Source material Start Marker

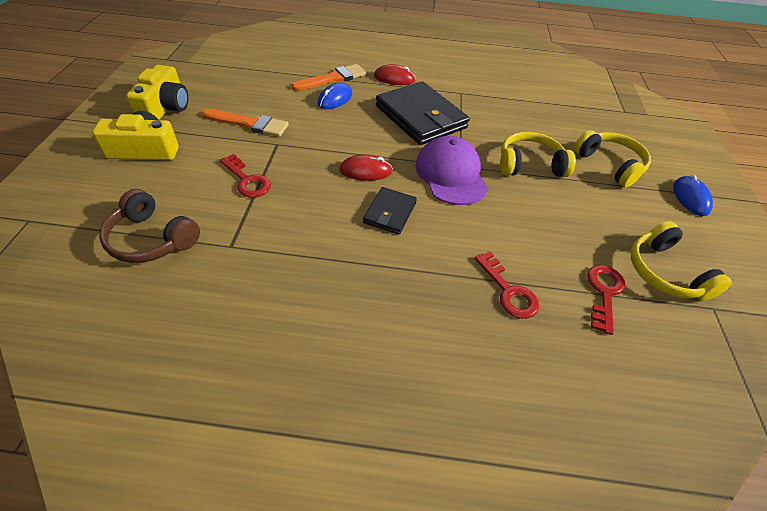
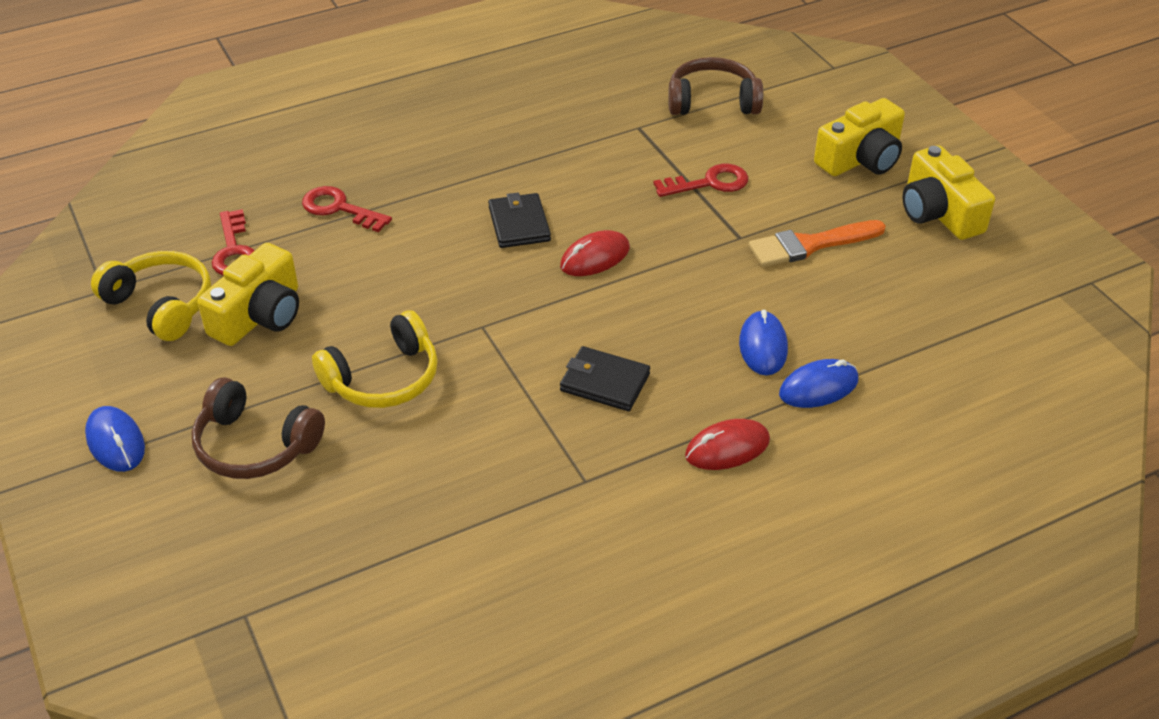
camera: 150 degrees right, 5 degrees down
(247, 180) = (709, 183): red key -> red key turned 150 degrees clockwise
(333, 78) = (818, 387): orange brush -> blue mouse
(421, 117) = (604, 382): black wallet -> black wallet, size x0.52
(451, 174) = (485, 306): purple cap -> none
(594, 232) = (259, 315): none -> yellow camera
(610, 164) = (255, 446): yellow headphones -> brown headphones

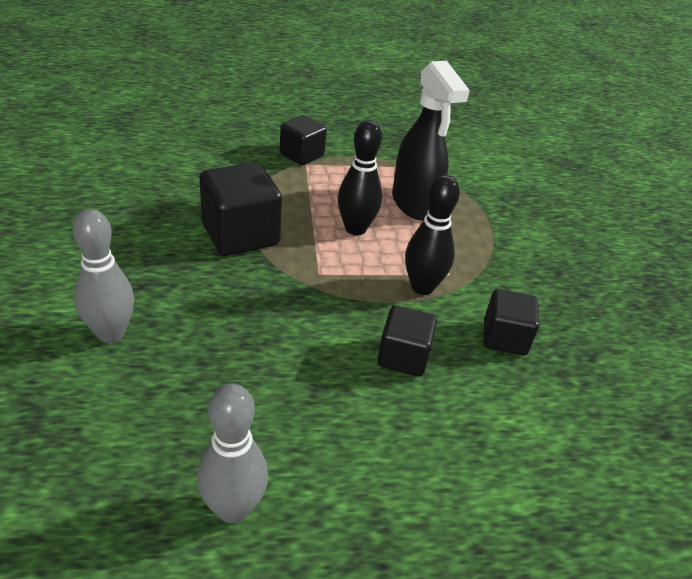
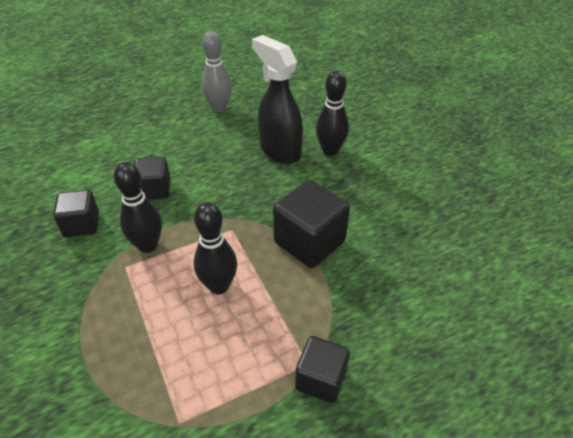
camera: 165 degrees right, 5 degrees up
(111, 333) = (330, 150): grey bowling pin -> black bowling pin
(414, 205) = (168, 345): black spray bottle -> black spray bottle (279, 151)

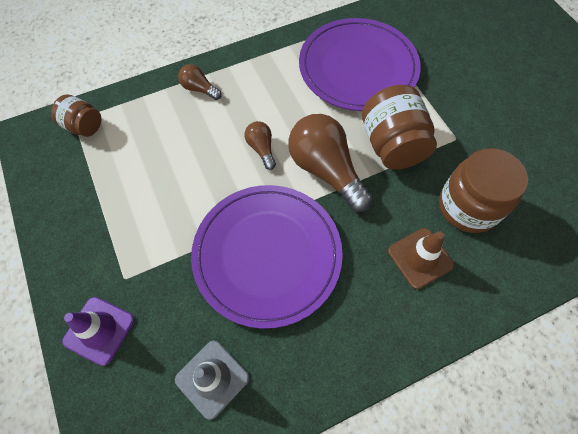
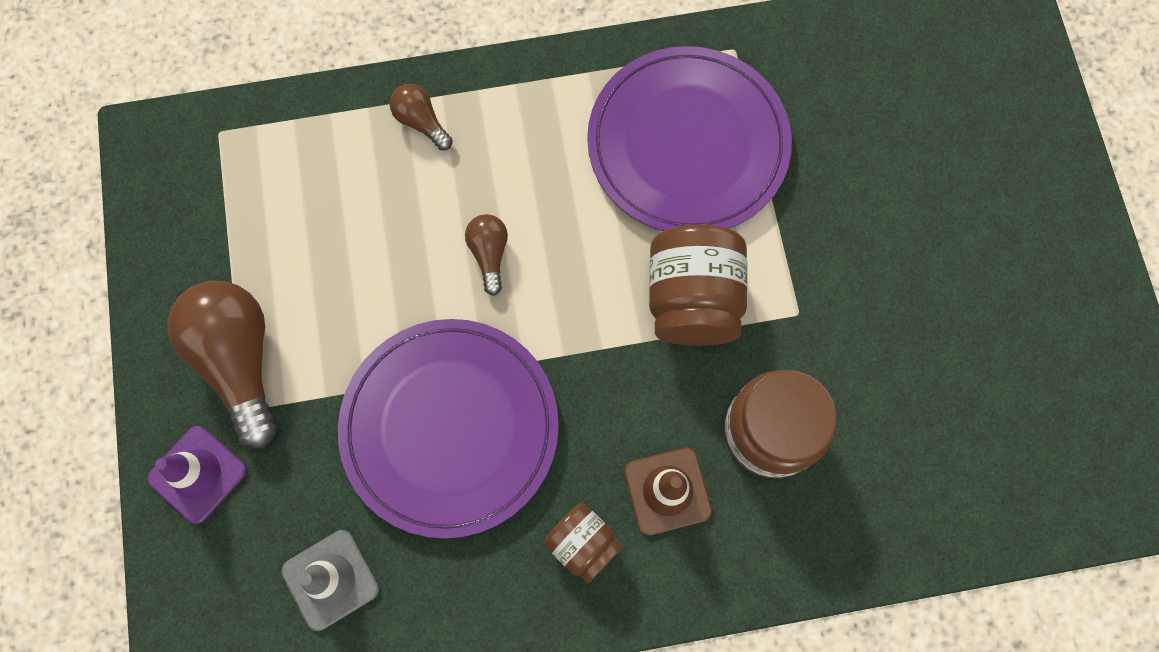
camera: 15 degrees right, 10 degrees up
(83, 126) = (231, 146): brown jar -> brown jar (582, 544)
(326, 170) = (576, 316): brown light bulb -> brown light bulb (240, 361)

Source material End Marker

Output all the records above exactly, but without their images.

◆ Exercise result
camera: 150 degrees right, 5 degrees down
(247, 180) = (709, 183): red key -> red key turned 150 degrees clockwise
(333, 78) = (818, 387): orange brush -> blue mouse
(421, 117) = (604, 382): black wallet -> black wallet, size x0.52
(451, 174) = (485, 306): purple cap -> none
(594, 232) = (259, 315): none -> yellow camera
(610, 164) = (255, 446): yellow headphones -> brown headphones

camera: 165 degrees right, 5 degrees up
(111, 333) = (330, 150): grey bowling pin -> black bowling pin
(414, 205) = (168, 345): black spray bottle -> black spray bottle (279, 151)

camera: 15 degrees right, 10 degrees up
(83, 126) = (231, 146): brown jar -> brown jar (582, 544)
(326, 170) = (576, 316): brown light bulb -> brown light bulb (240, 361)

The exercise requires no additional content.